>> Start Entries shown

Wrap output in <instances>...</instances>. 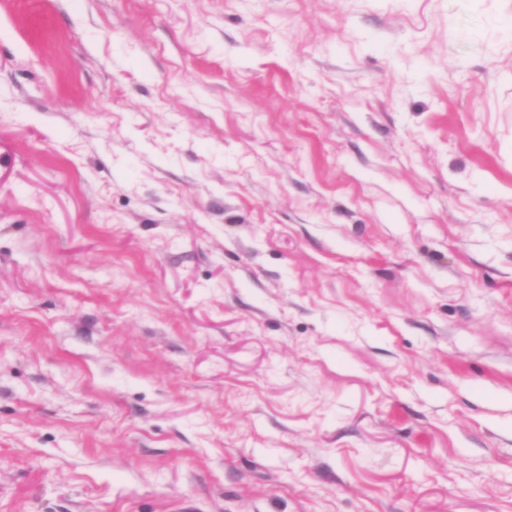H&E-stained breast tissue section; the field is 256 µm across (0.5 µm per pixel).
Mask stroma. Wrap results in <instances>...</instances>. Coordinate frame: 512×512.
Masks as SVG:
<instances>
[{"label": "stroma", "mask_w": 512, "mask_h": 512, "mask_svg": "<svg viewBox=\"0 0 512 512\" xmlns=\"http://www.w3.org/2000/svg\"><path fill=\"white\" fill-rule=\"evenodd\" d=\"M512 0H0V512H512Z\"/></svg>", "instance_id": "35a3bbf8"}]
</instances>
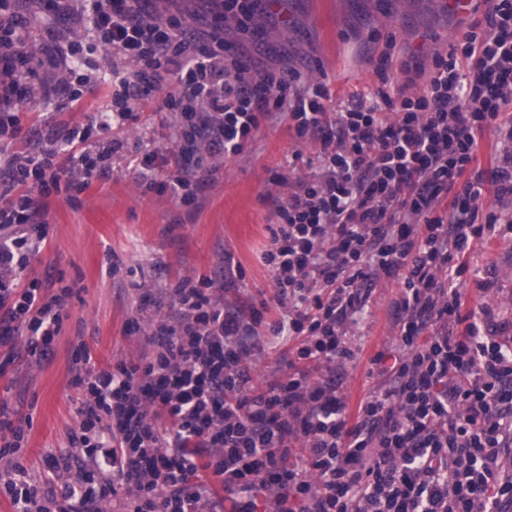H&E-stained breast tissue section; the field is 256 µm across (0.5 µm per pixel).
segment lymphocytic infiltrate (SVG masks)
<instances>
[{
    "mask_svg": "<svg viewBox=\"0 0 512 512\" xmlns=\"http://www.w3.org/2000/svg\"><path fill=\"white\" fill-rule=\"evenodd\" d=\"M207 2L202 31L155 0H71L87 40L64 53L111 61L112 106L44 124L40 151L0 158V348L41 366L67 316L71 288L19 282L46 237L38 198L75 201L118 160L143 192L196 204L201 174L279 116L314 156L303 176L287 162L264 195L278 219L262 255L274 297L227 299L242 275L228 252L219 275L141 289L127 330L144 354L100 367L75 348L78 426L40 474L23 460L30 418L0 406V495L14 512H512V337L478 322L462 292L474 242L512 223V0L436 55L419 90L383 62L376 90L333 112L311 75L229 54L225 22L248 31L257 0ZM26 3L0 0V139L18 133L15 105L45 91ZM153 91L168 132L128 143ZM390 280L397 334L353 408L336 374L357 355V313ZM280 339L294 355L257 389L249 367Z\"/></svg>",
    "mask_w": 512,
    "mask_h": 512,
    "instance_id": "f902f5d3",
    "label": "lymphocytic infiltrate"
}]
</instances>
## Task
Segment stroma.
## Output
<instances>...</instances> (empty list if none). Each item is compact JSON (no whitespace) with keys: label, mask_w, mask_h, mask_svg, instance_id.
Returning <instances> with one entry per match:
<instances>
[{"label":"stroma","mask_w":512,"mask_h":512,"mask_svg":"<svg viewBox=\"0 0 512 512\" xmlns=\"http://www.w3.org/2000/svg\"><path fill=\"white\" fill-rule=\"evenodd\" d=\"M283 19L264 30L231 33L230 51L242 64L256 67L261 54L287 56L289 68L318 71L330 91L327 109L355 91L378 84L384 52H391L390 72L397 83L421 82L435 54L446 53L448 39L463 33L468 15L446 13L437 0H288ZM35 44L49 47L56 38L77 40L82 26L71 18L43 14L30 18ZM104 103L99 89L85 91L80 107L55 93L49 104L24 101L17 107L20 132L11 148L31 149L41 126L85 123ZM298 147L287 119L261 125L244 157L225 161L200 195L184 207L168 195L142 194L125 171L114 166L111 177L93 182L78 201L64 196L44 199L46 240L20 274L36 279L46 292L69 286L74 295L55 342V355L41 367L9 360L0 350V405L32 419L24 460L41 468L46 456L59 453L77 425L75 392L69 383L75 345L86 344L95 365L137 360L141 341L127 335L125 324L140 302L138 286L153 279L161 284L181 276L211 277L224 250H231L244 272L229 292L243 303L271 299L273 278L261 259L276 218L264 202L272 170L285 164ZM397 285L373 290L352 340L359 353L339 376L350 405H357L377 384L370 378V359L394 336L391 303ZM467 307L489 303L490 322L512 335V229L501 226L492 238L476 241L463 285Z\"/></svg>","instance_id":"35a3bbf8"}]
</instances>
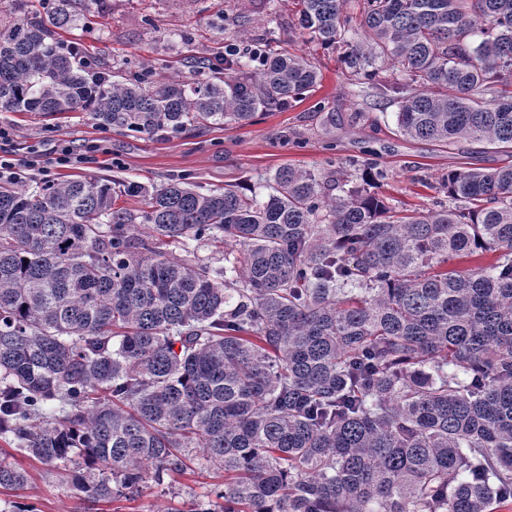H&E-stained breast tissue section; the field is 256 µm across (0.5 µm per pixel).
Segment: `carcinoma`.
<instances>
[{
  "instance_id": "cac0c4a2",
  "label": "carcinoma",
  "mask_w": 512,
  "mask_h": 512,
  "mask_svg": "<svg viewBox=\"0 0 512 512\" xmlns=\"http://www.w3.org/2000/svg\"><path fill=\"white\" fill-rule=\"evenodd\" d=\"M97 2L0 25V112L176 135L247 124L319 82L313 58L246 33L221 59L185 58L194 82L91 72L55 30ZM351 2L297 0L294 28L393 95L401 135L512 148V0ZM383 178L282 166L262 196L129 182L138 217L109 178L0 181V436L45 464L82 459L69 476L87 503L199 464L224 472L219 512L512 499V164L448 172V206L413 214L367 188ZM220 237L222 267L157 249ZM28 480L0 461L1 488Z\"/></svg>"
}]
</instances>
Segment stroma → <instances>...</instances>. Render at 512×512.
Here are the masks:
<instances>
[{
  "mask_svg": "<svg viewBox=\"0 0 512 512\" xmlns=\"http://www.w3.org/2000/svg\"><path fill=\"white\" fill-rule=\"evenodd\" d=\"M246 16L253 35L288 36L289 50L313 57L321 79L315 92L284 109L258 113L253 122L195 126L174 137L121 134L88 121L84 113L67 112L56 118L38 112L0 113V125L10 131L1 147L25 158L30 147L50 151L59 142L101 144L91 162L51 169L50 178L99 175L116 181L159 185L172 174H185L207 189L234 185L264 192L266 178L282 166L320 171L373 153L386 179L374 190L391 203L426 211L442 199L438 185L451 170H490L512 164V152L485 142L461 139L432 142L402 136L395 124V104L383 98L356 95L351 79L335 52L285 34L294 21L296 0H270L260 14L248 0H99L78 28L58 31L67 42L105 62L148 63L155 78H189L182 64L186 55L222 52L236 30L219 28L222 14ZM187 34V43L168 42L167 34ZM0 458L25 469L28 483L19 489L0 488V512H208L219 503L223 475L198 468L174 474L163 485L144 488L133 498L115 497L87 505L72 485L47 466L0 439Z\"/></svg>",
  "mask_w": 512,
  "mask_h": 512,
  "instance_id": "stroma-1",
  "label": "stroma"
}]
</instances>
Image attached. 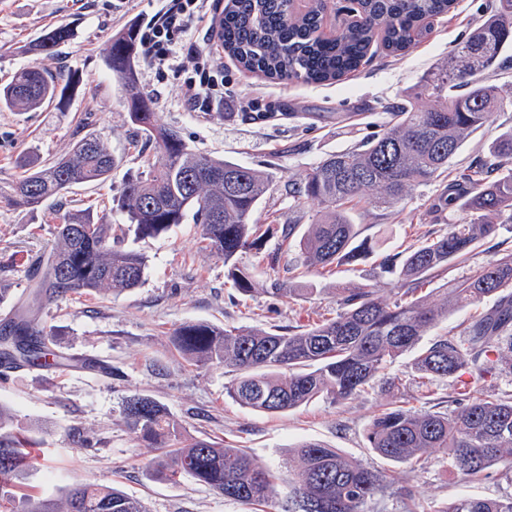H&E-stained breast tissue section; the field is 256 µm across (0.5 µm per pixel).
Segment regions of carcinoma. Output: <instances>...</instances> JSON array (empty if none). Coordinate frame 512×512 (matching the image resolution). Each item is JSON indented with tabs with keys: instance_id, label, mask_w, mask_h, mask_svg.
Returning <instances> with one entry per match:
<instances>
[{
	"instance_id": "1",
	"label": "carcinoma",
	"mask_w": 512,
	"mask_h": 512,
	"mask_svg": "<svg viewBox=\"0 0 512 512\" xmlns=\"http://www.w3.org/2000/svg\"><path fill=\"white\" fill-rule=\"evenodd\" d=\"M455 0H358V18L332 36L322 32L326 0H309L297 11L291 0H230L214 37L244 69L284 82L340 80L365 60L376 38L398 56L414 44L426 19L448 13ZM135 25L113 36L105 65L128 103L132 147L143 171L122 184L117 204L136 239L156 238L192 217L204 247L224 260L236 291H257L238 255L257 241L254 211L271 178L258 170L196 152L178 133L160 123L151 99L139 88ZM74 36L68 23L47 28L29 47L50 55ZM512 47V0L486 16L460 41L417 96L394 112L396 121L356 149L329 155L293 190L313 201L321 216L299 240L311 271L354 259L358 235L353 212L363 203L396 204L413 187L444 176L464 140L482 128L500 107L497 88L482 75L503 66ZM78 73L55 76L36 65L16 70L0 85V111L24 112L61 105L79 93ZM94 134L76 136L71 150L44 162L25 158V175L0 190V203L31 212L44 210L79 184L105 182L119 166ZM444 205L465 212L458 224L419 246L388 255L397 298L389 302L375 285L344 288L336 317L294 331L221 329L185 322L174 333V349L187 362L221 365L236 373L227 395L239 406L283 413L319 397L341 404L385 380L387 363L419 348L411 367L421 379L445 380L460 371L482 378L497 371L512 375V254L487 263L451 289L450 297L429 303L417 296L420 284L448 271L482 239L497 230L490 217L512 222V130L489 155L450 184ZM112 208L57 212L54 246L29 270L36 291L32 303L0 323V359L10 364L57 365L63 356L45 342L43 306L80 290L119 294L140 286L145 253L112 236ZM458 308L490 303L463 323L456 336H423ZM444 413L384 407L370 423L369 447L396 464L414 465L425 454L443 451L448 466L469 482L495 466L512 469V400L469 396ZM123 414L137 438L159 451L155 475L175 481L184 475L226 498L265 504L279 478L288 487L284 512H363L386 489L383 475L320 442L296 447L297 464L276 475L244 448L216 441L180 438L177 423L154 399L134 394ZM11 412L0 406V512H59L52 499L24 492L42 467L36 438L11 428ZM67 512H147L138 499L105 486L79 484L67 495ZM434 512H512L506 499L461 496Z\"/></svg>"
}]
</instances>
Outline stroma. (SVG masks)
<instances>
[{"instance_id":"stroma-1","label":"stroma","mask_w":512,"mask_h":512,"mask_svg":"<svg viewBox=\"0 0 512 512\" xmlns=\"http://www.w3.org/2000/svg\"><path fill=\"white\" fill-rule=\"evenodd\" d=\"M497 4L456 0L448 14L426 20L425 31L408 52L394 56L374 43L368 62L333 83L270 80L225 60L224 97L209 112L186 110L184 74L158 75L140 65L139 84L163 125L179 131L200 153L271 176V189L255 219L273 231L257 249L239 255L240 265L253 272L259 285L249 296L234 289L223 260L200 248V228L188 219L168 235L139 242L150 268L138 288L114 296L71 293L44 307L41 322L52 329L56 349L70 355L73 366L0 367V405L11 411L17 431L40 440L48 460L47 469L32 479L36 496L60 503L75 484L91 483L142 499L148 512H255L191 477L171 483L152 474L156 450L139 440L123 417V404L134 394L164 405L182 434L249 449L271 468L287 467L295 446L306 441L339 449L387 477L386 490L365 504V512H432L437 503L459 496L512 495V472L497 467L485 480L468 482L440 452L423 457L414 479H407L404 467L378 456L365 438L379 405L405 400L418 409L447 412L454 407L453 397L464 392L510 398V374L476 380L461 373L422 387L412 376L410 356L404 355L386 370L389 388L358 393L340 405L319 399L268 414L242 408L227 396L234 372L191 365L172 346L175 330L187 321L270 330L334 317L340 288L375 284L387 300L395 299L394 279L383 272L382 259L463 218L457 211L433 213L443 183L420 185L389 207H359L354 214L357 239L367 243L368 252L324 276L304 270L296 241L282 233L286 225L305 228L319 217L316 203L295 202L291 190L328 155L379 133L392 121L396 106L414 100L422 78ZM160 5V0H0V79L31 63L52 74L75 71L83 79L81 92L63 110L0 112V185L19 175L21 156L63 155L79 132L98 135L122 163L111 180L73 187L62 199L64 209L111 201L126 177L138 172L141 163L128 150V104L103 55L118 31L146 20ZM61 23L73 25V39L50 55L26 53V45L42 30ZM494 83L501 107L466 139L450 163L448 180L485 158L492 142L512 130V67L499 70ZM252 99L259 100V110L247 109ZM497 224L496 233L456 261L447 275L426 284L429 301H438L443 289L512 252V222L501 218ZM53 240L49 211L33 214L0 206V319L27 298L25 270L32 258L50 251ZM277 282L294 288V296L271 294ZM408 481L415 491L410 500L399 493Z\"/></svg>"}]
</instances>
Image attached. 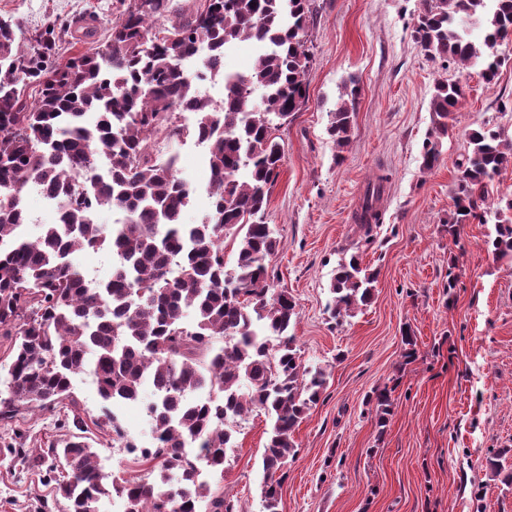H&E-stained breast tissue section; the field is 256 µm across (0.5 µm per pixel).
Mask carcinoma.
Masks as SVG:
<instances>
[{
  "label": "carcinoma",
  "mask_w": 512,
  "mask_h": 512,
  "mask_svg": "<svg viewBox=\"0 0 512 512\" xmlns=\"http://www.w3.org/2000/svg\"><path fill=\"white\" fill-rule=\"evenodd\" d=\"M129 0L112 24L110 39L62 56V44L85 43L96 27L48 25L25 49L12 24L0 19V335L17 336L0 421L21 410L78 402L75 376L92 369L100 397L112 404L138 400L149 381L156 400L146 407L153 448L142 453L146 472L112 488L96 452L77 433L35 458L64 456L56 492L68 512H99L111 492L126 499V512H237L232 501L210 497L196 480V462L224 470L233 447V424L260 410L271 421L262 454L260 494L266 512H278L283 471L295 455L294 433L317 404L326 373L311 370L296 347V304L272 289L269 259L277 238L265 222L283 147L276 131L307 102L310 64L307 30L314 0H203L174 20L173 0ZM161 18L164 37H143ZM481 29L471 37V27ZM411 36L431 58L459 68L478 67L493 85L502 64L500 47L512 43V0H420ZM239 42L258 48L247 75L224 73V55ZM199 43L206 44L202 71L224 75V104L211 102L183 68ZM38 98L24 97L29 85ZM260 100H255V92ZM361 88L353 77L341 87L327 134L341 152L348 146ZM462 84L438 80L431 125L421 151L422 168L439 162L442 138L465 99ZM185 112L193 126L181 123ZM193 136L205 142L211 174L209 211L198 224L183 216L196 191L177 175V158L161 161L148 137ZM471 149L456 162V225L495 220L487 249L512 260V200L486 203L487 185L512 168V138L484 125L469 135ZM248 178H238L241 169ZM388 177L368 184L355 216L365 237L379 224L378 204ZM33 183L55 200L62 223L43 225L34 240L21 235L28 223L22 203ZM118 213L110 226L91 214ZM236 243L233 264L224 261V239ZM106 248L119 262L112 276L87 287L75 253ZM377 279L360 252L341 258L329 285L328 311L341 324L368 304ZM192 326H185L187 313ZM224 346L216 348V337ZM380 425L390 414V390L373 392ZM113 442L134 448L116 418L104 414ZM197 449L190 460L184 448Z\"/></svg>",
  "instance_id": "1"
}]
</instances>
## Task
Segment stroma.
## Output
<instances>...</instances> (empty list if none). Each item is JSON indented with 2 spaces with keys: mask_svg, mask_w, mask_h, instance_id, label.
Here are the masks:
<instances>
[{
  "mask_svg": "<svg viewBox=\"0 0 512 512\" xmlns=\"http://www.w3.org/2000/svg\"><path fill=\"white\" fill-rule=\"evenodd\" d=\"M308 30V100L279 136L283 165L266 221L278 248L270 267L273 289L296 304L293 332L306 364L326 368L327 387L294 434L297 454L286 466L280 512H512V457L505 474L485 468L488 455L512 449V263L485 245L491 224H465L449 234L456 159L482 125L512 135V112L499 109L512 94V59L496 87L475 69L427 57L411 37L419 0H315ZM125 9L123 0H0L21 43L52 22L97 17L98 42ZM356 78L350 144L337 151L326 133L345 79ZM463 84L466 97L443 140L441 163L422 170L420 151L430 127L436 79ZM154 153L174 154L182 177L209 182L205 147L192 140L150 137ZM390 181L379 203L382 219L364 234L354 219L368 182ZM361 251L378 270L371 302L343 325L327 311L329 283L340 258ZM455 290H448L449 277ZM410 329L417 358L403 357ZM88 441L104 473L122 481L143 470L127 449L112 445L111 427L93 376L73 380ZM393 390L394 414L378 433L374 389ZM114 413L139 446L151 445L144 407ZM64 408H33L0 421V512H65L46 463L22 458L23 448H48L75 430ZM270 422L255 411L234 426L235 445L224 469L202 467L212 495L239 512H264L259 485Z\"/></svg>",
  "mask_w": 512,
  "mask_h": 512,
  "instance_id": "stroma-1",
  "label": "stroma"
}]
</instances>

>> End Entries shown

• Objective:
Copy every single line of the material above that holds "lymphocytic".

• Result of this exercise:
segment lymphocytic infiltrate (SVG masks)
    "label": "lymphocytic infiltrate"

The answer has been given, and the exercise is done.